| What is needed |
In the entries below, identify every line with the string "pink" and copy it.

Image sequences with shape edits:
------------------------------

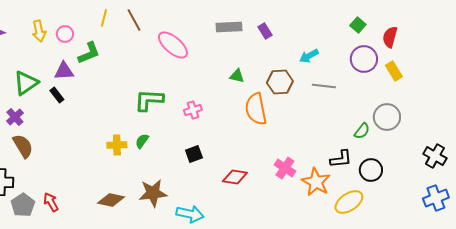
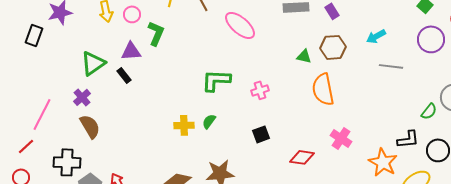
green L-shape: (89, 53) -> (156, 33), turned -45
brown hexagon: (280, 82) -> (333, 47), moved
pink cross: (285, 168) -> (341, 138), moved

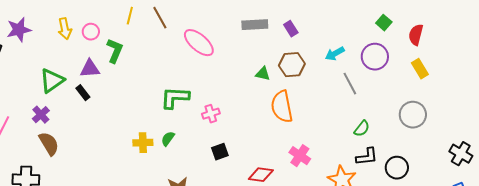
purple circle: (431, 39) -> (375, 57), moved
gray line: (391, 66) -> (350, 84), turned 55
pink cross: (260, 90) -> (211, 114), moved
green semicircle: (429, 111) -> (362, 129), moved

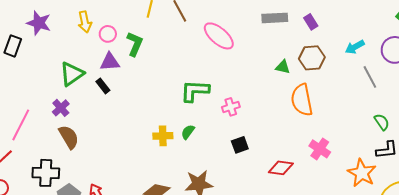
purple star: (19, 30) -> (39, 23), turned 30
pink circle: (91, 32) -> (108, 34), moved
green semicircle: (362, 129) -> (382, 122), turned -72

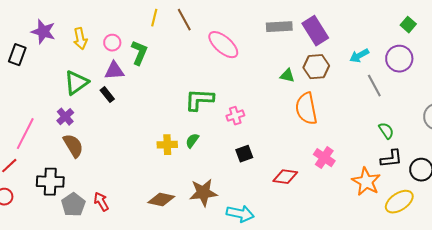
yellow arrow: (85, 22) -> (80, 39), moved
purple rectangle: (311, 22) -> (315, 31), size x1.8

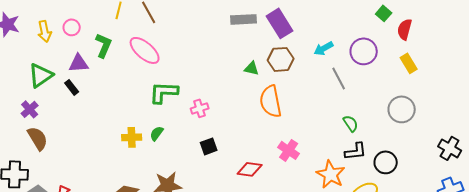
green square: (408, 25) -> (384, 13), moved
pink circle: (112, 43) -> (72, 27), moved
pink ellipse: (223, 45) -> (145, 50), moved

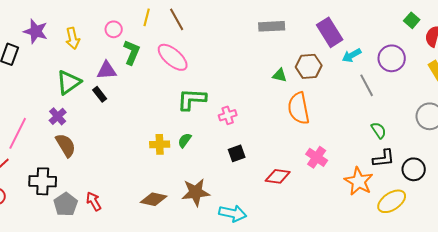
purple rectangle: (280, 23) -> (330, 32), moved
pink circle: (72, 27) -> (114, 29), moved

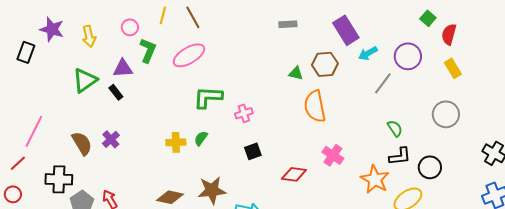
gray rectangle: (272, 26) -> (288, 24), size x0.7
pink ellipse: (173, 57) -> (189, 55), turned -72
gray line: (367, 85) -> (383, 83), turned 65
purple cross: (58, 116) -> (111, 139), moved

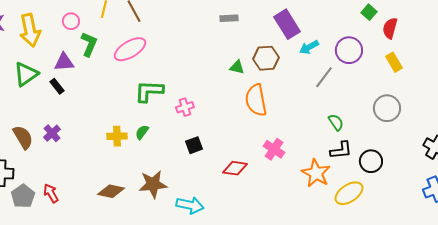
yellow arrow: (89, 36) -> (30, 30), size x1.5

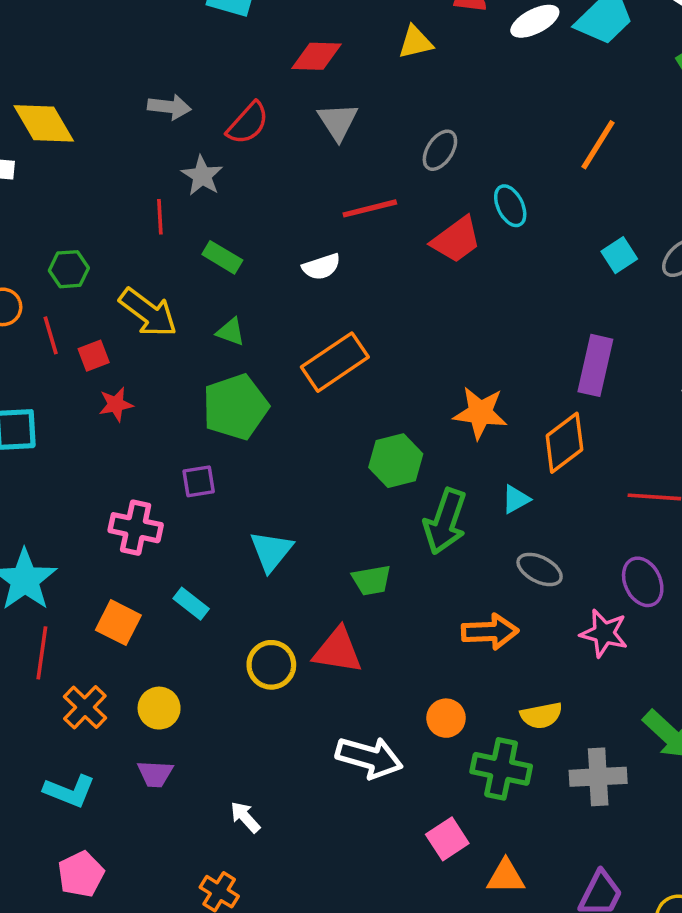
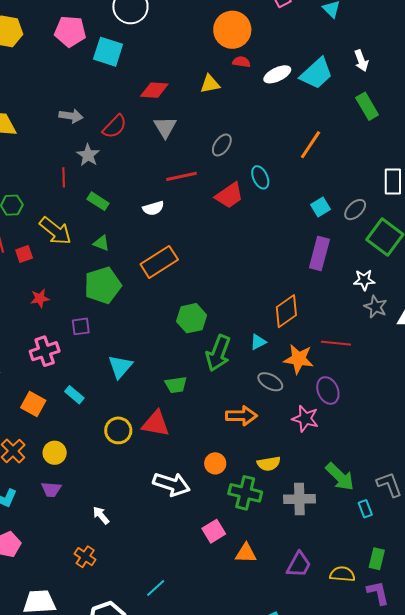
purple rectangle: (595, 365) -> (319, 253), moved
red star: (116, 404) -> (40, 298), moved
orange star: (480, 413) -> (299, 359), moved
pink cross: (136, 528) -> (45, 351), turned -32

------------------------------

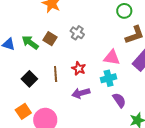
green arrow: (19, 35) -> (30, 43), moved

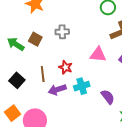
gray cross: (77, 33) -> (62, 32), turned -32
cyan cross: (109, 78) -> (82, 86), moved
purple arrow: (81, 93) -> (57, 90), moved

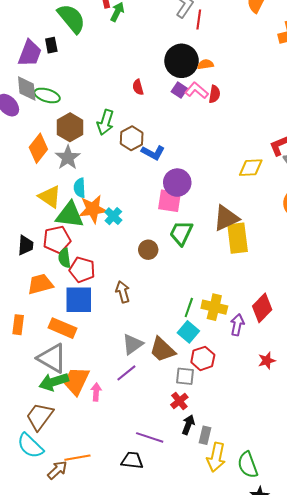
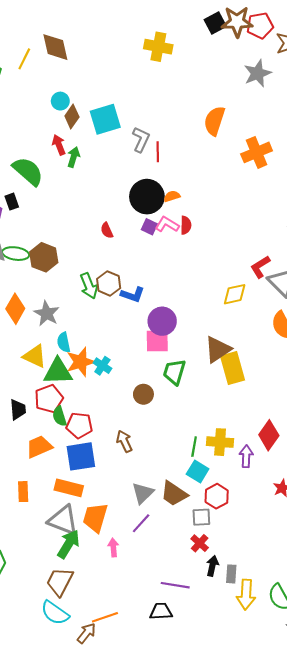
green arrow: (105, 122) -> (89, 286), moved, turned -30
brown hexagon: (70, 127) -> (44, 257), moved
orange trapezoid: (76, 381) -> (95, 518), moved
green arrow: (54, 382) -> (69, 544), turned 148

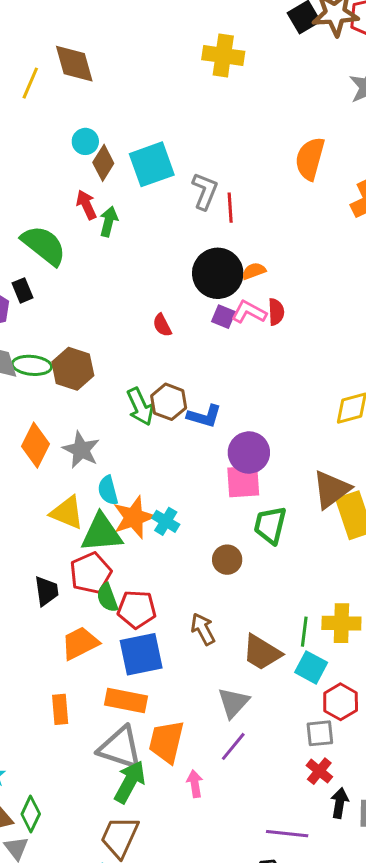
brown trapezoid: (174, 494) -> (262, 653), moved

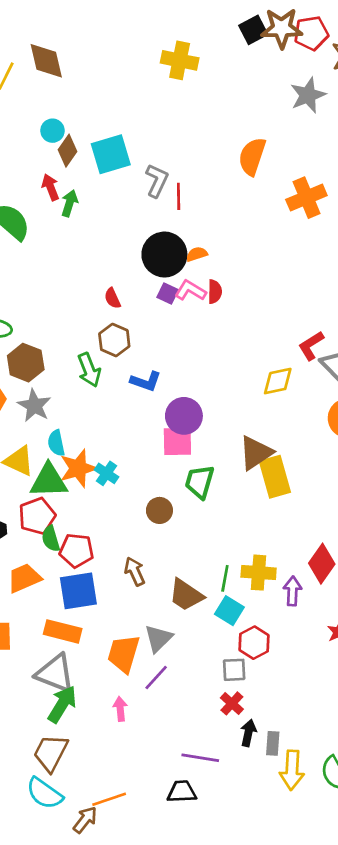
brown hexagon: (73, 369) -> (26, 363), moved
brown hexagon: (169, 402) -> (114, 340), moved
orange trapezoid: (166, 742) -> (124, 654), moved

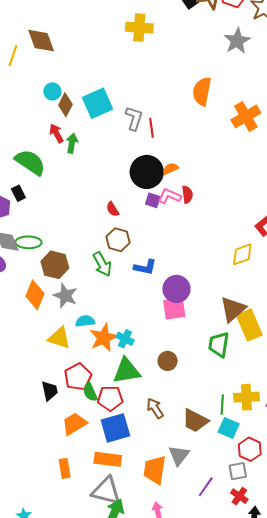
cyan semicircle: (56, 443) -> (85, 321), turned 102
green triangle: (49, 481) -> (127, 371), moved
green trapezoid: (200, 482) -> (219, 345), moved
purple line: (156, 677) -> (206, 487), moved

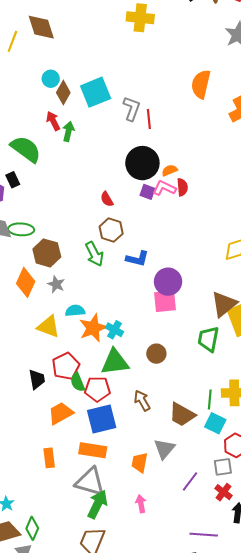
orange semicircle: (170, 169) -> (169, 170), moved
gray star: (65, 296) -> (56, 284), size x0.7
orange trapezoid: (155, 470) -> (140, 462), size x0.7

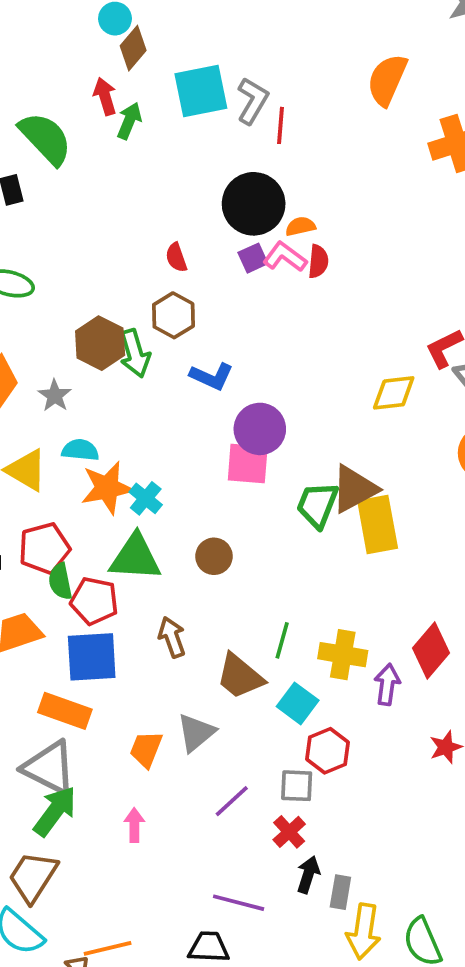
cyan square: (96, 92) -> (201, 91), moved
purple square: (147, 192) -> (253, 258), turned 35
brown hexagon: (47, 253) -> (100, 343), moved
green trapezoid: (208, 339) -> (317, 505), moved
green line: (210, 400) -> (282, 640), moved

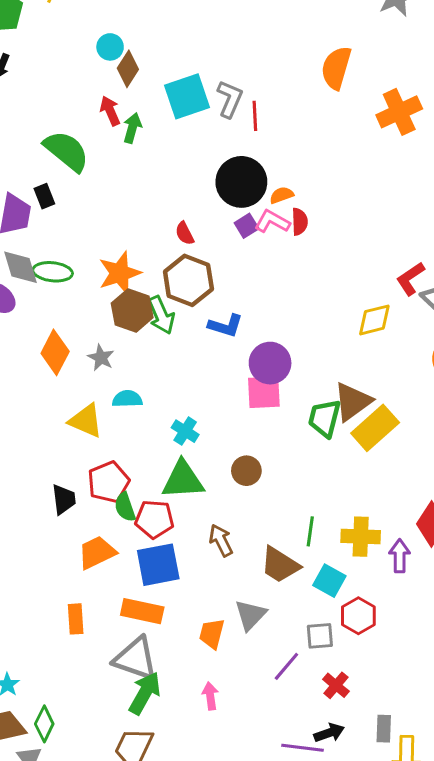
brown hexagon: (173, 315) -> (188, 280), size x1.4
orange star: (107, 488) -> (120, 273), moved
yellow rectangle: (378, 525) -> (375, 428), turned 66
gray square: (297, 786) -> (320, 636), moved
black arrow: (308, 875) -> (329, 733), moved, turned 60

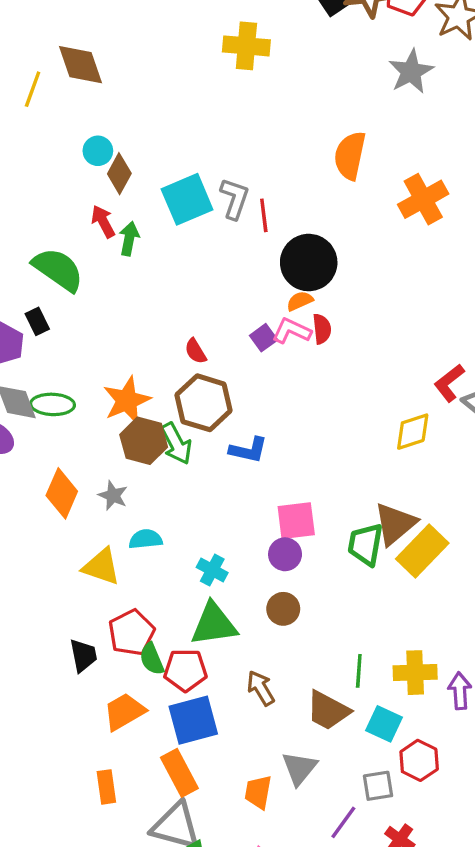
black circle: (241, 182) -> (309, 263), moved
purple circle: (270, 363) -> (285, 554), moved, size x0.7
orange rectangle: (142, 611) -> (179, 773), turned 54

------------------------------

| Response to the exercise |
pink cross: (285, 168) -> (341, 138), moved
pink cross: (260, 90) -> (211, 114), moved
pink circle: (91, 32) -> (108, 34), moved
pink circle: (112, 43) -> (72, 27), moved
pink ellipse: (223, 45) -> (145, 50), moved
pink circle: (72, 27) -> (114, 29), moved
pink ellipse: (173, 57) -> (189, 55), turned -72
pink cross: (136, 528) -> (45, 351), turned -32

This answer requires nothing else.